(Stored data)
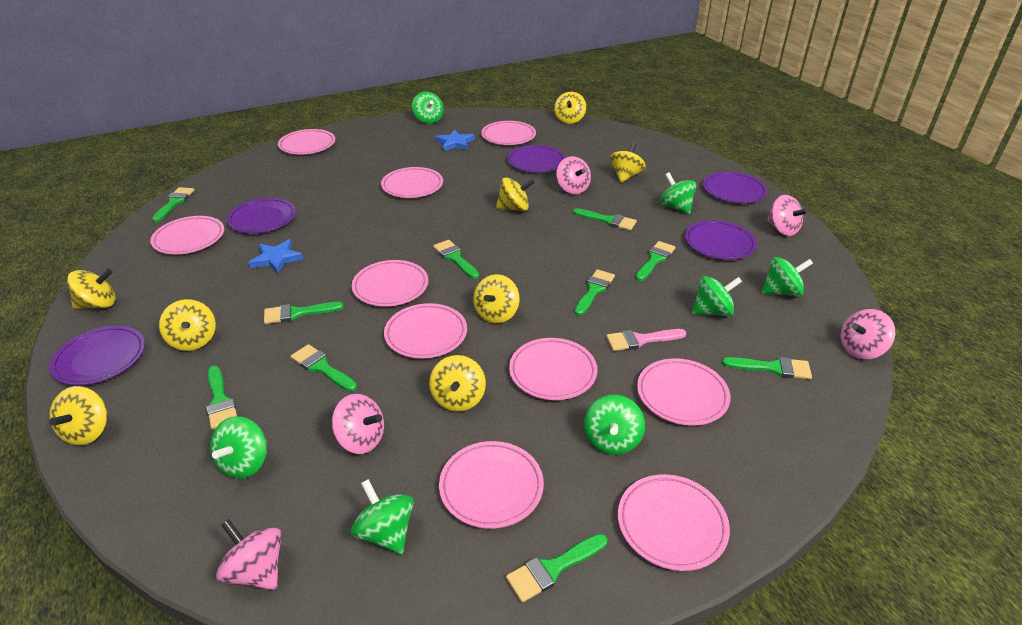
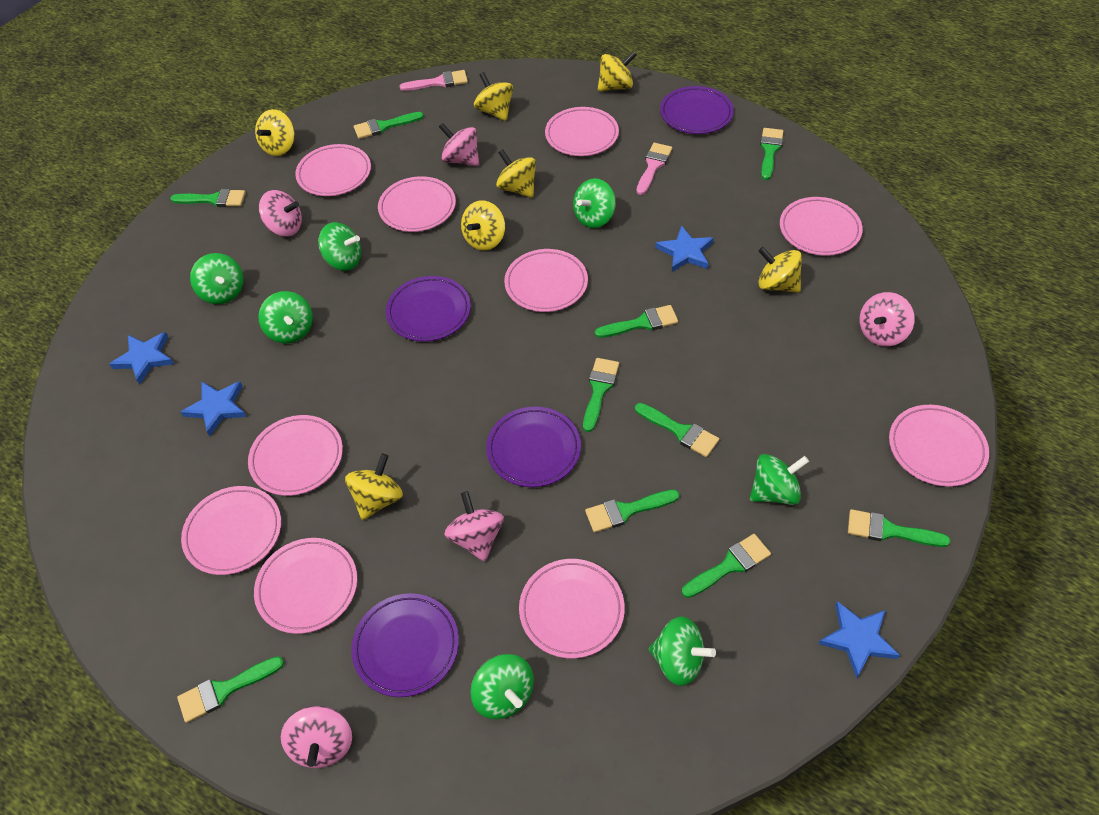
blue star: 2 -> 4
pink brush: 1 -> 2
purple plate: 5 -> 4
yellow spinning top: 8 -> 7

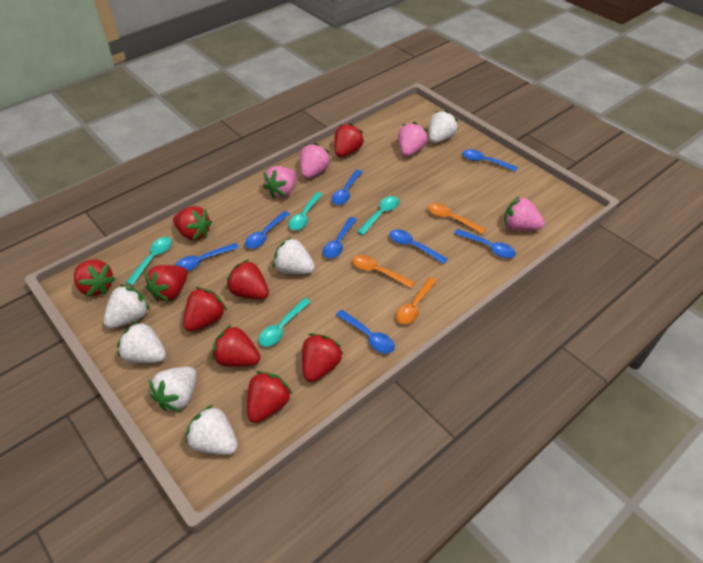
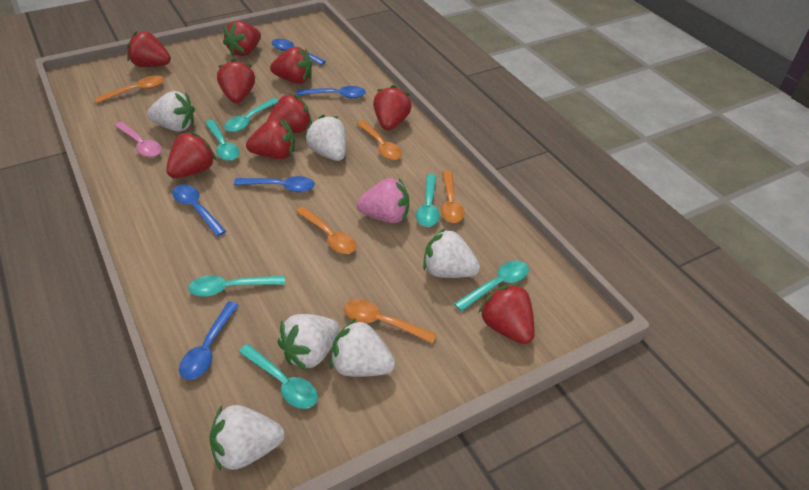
blue spoon: 8 -> 5
orange spoon: 3 -> 5
pink spoon: 0 -> 1
pink strawberry: 4 -> 1
turquoise spoon: 4 -> 6

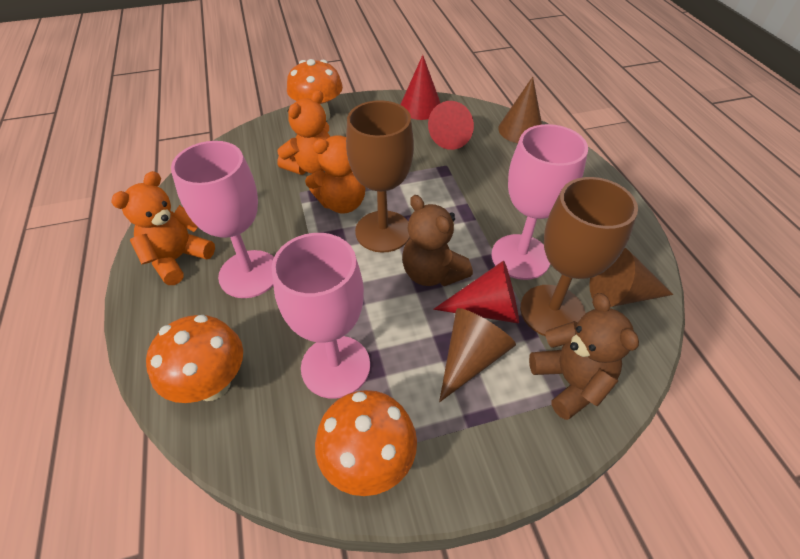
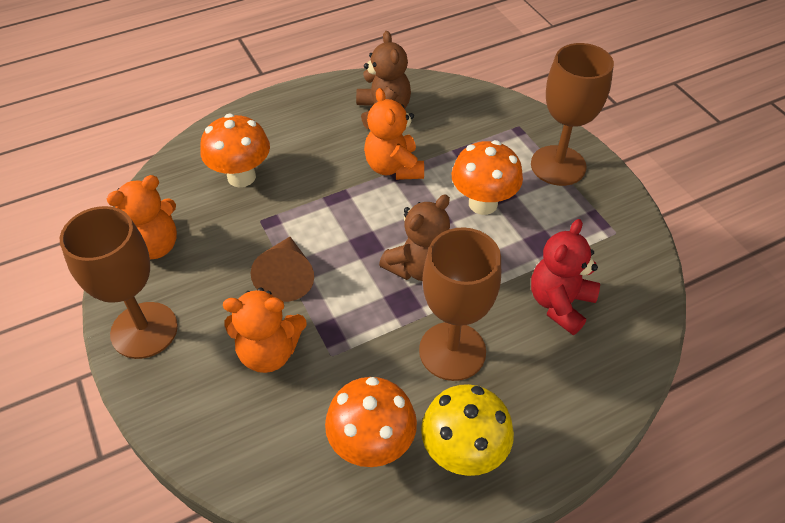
brown cone: 3 -> 1
brown goblet: 2 -> 3
pink goblet: 3 -> 0
red cone: 3 -> 0
red teddy bear: 0 -> 1
yellow mushroom: 0 -> 1

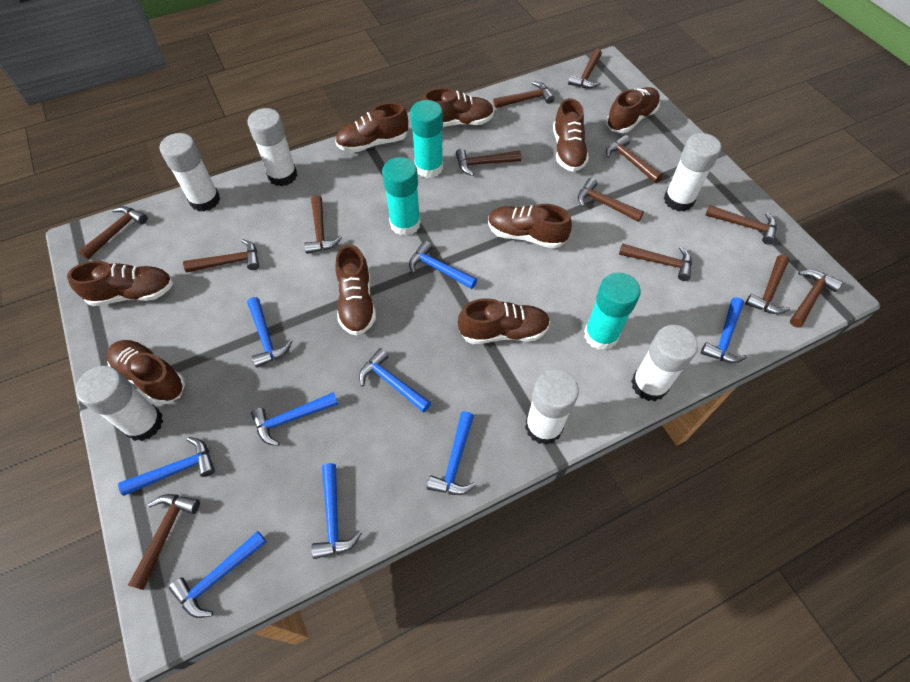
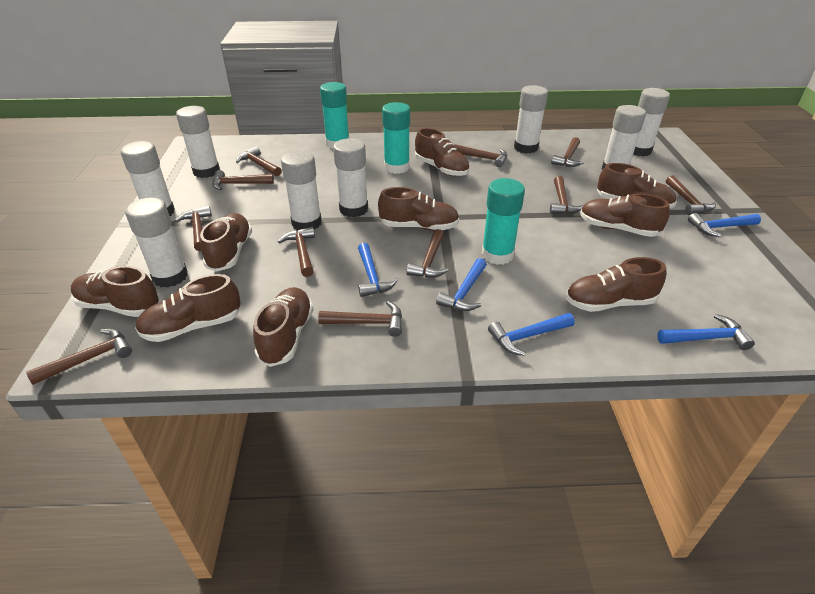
blue hammer: 9 -> 5
brown hammer: 13 -> 11
white glue stick: 6 -> 8

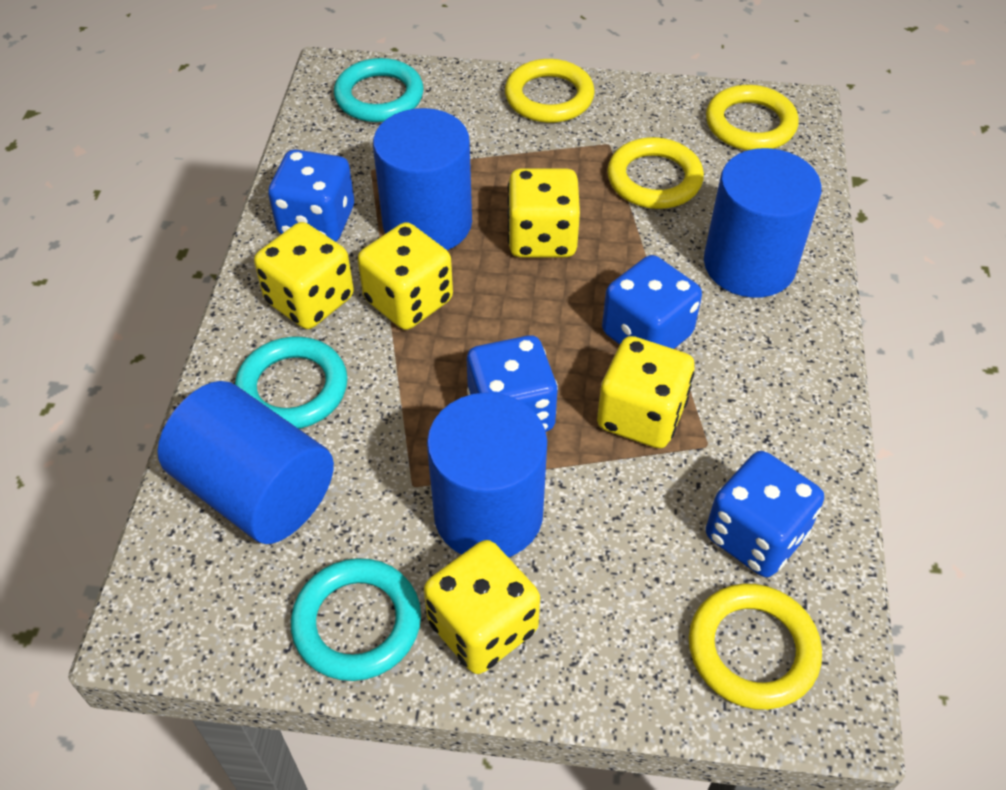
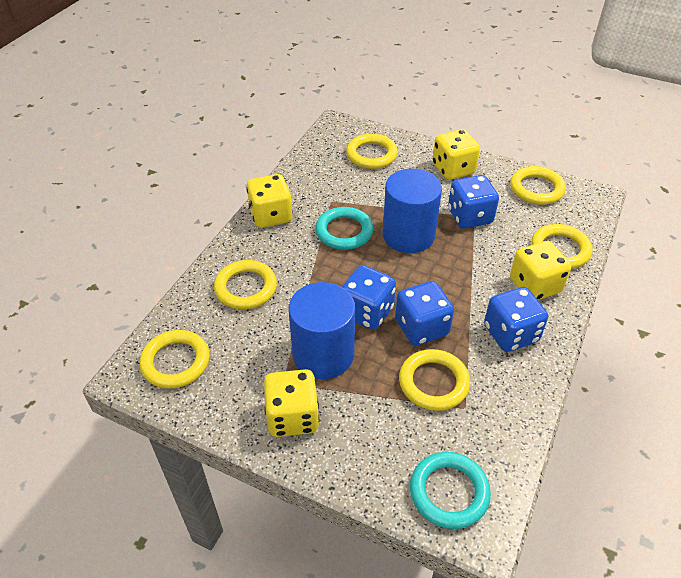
blue cylinder: 4 -> 2
turquoise ring: 3 -> 2
yellow dice: 5 -> 4
yellow ring: 4 -> 6

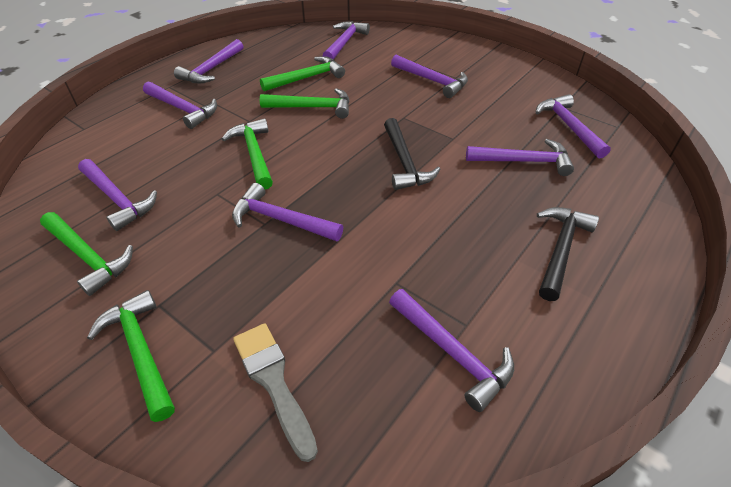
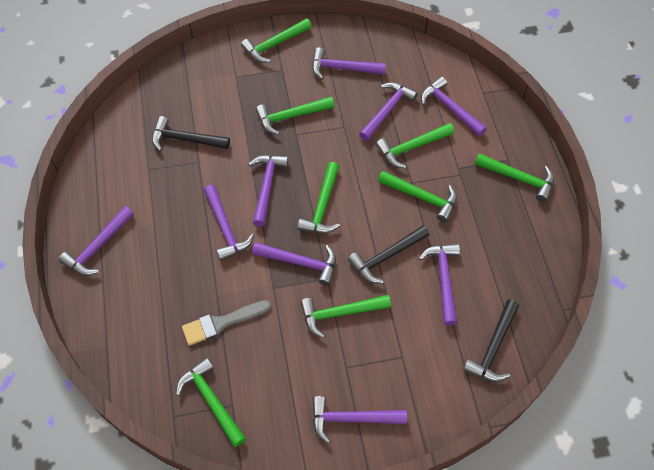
black hammer: 2 -> 3
green hammer: 5 -> 8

Work to be completed:
The records above are to be repeated exactly, with every picture removed from the copy.

Result for this task:
blue star: 2 -> 4
pink brush: 1 -> 2
purple plate: 5 -> 4
yellow spinning top: 8 -> 7

blue spoon: 8 -> 5
orange spoon: 3 -> 5
pink spoon: 0 -> 1
pink strawberry: 4 -> 1
turquoise spoon: 4 -> 6

brown cone: 3 -> 1
brown goblet: 2 -> 3
pink goblet: 3 -> 0
red cone: 3 -> 0
red teddy bear: 0 -> 1
yellow mushroom: 0 -> 1

blue hammer: 9 -> 5
brown hammer: 13 -> 11
white glue stick: 6 -> 8

blue cylinder: 4 -> 2
turquoise ring: 3 -> 2
yellow dice: 5 -> 4
yellow ring: 4 -> 6

black hammer: 2 -> 3
green hammer: 5 -> 8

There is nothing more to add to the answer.